Task goal
Copy out once more, exactly, the line with "(473, 395) = (401, 579): yellow" and all the lines after it, up to the last line of the data.

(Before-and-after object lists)
= = = = =

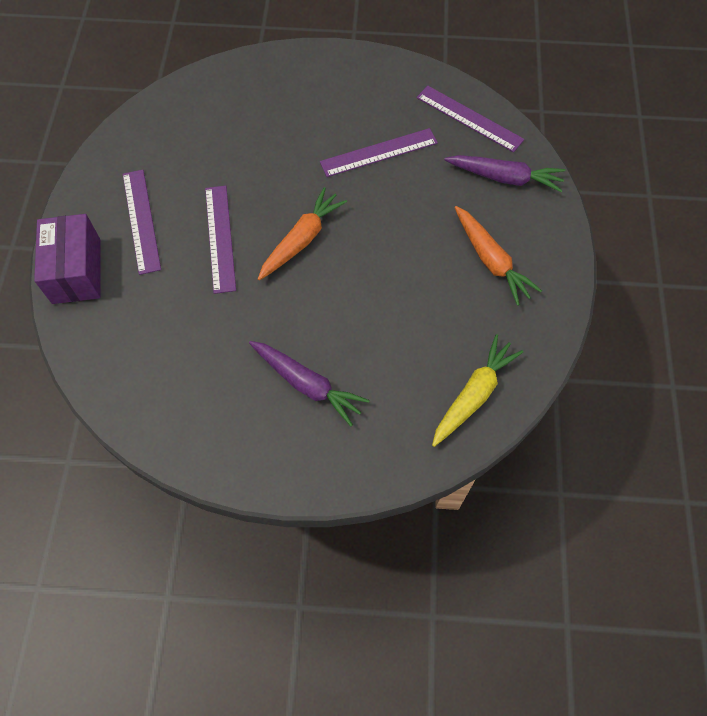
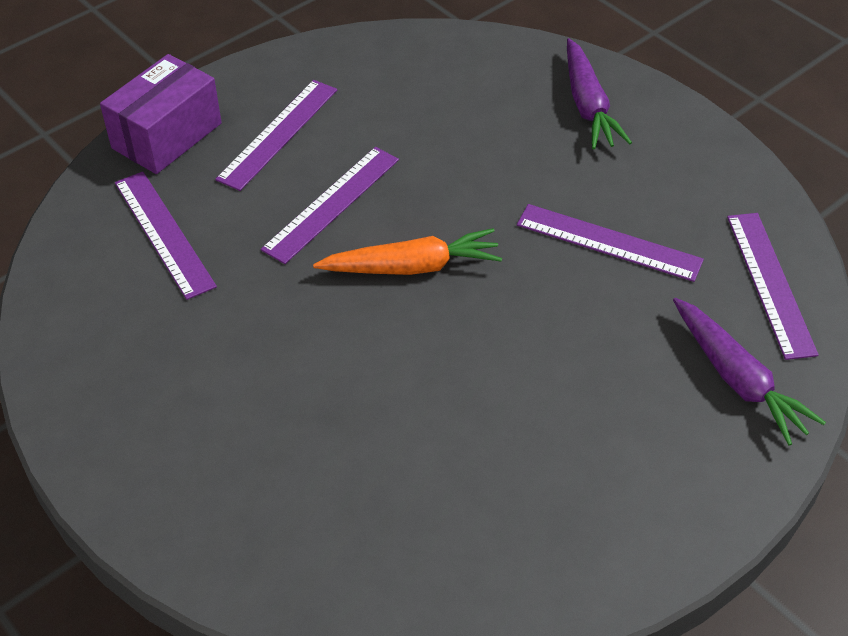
camera: 45 degrees right, 15 degrees down
(148, 327) = (164, 233): none -> purple ruler
(307, 384) = (240, 410): purple carrot -> purple carrot (588, 105)
(473, 395) = (401, 579): yellow carrot -> none
(491, 260) = (605, 454): orange carrot -> none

= = = = =

Result of the exercise
(473, 395) = (401, 579): yellow carrot -> none
(491, 260) = (605, 454): orange carrot -> none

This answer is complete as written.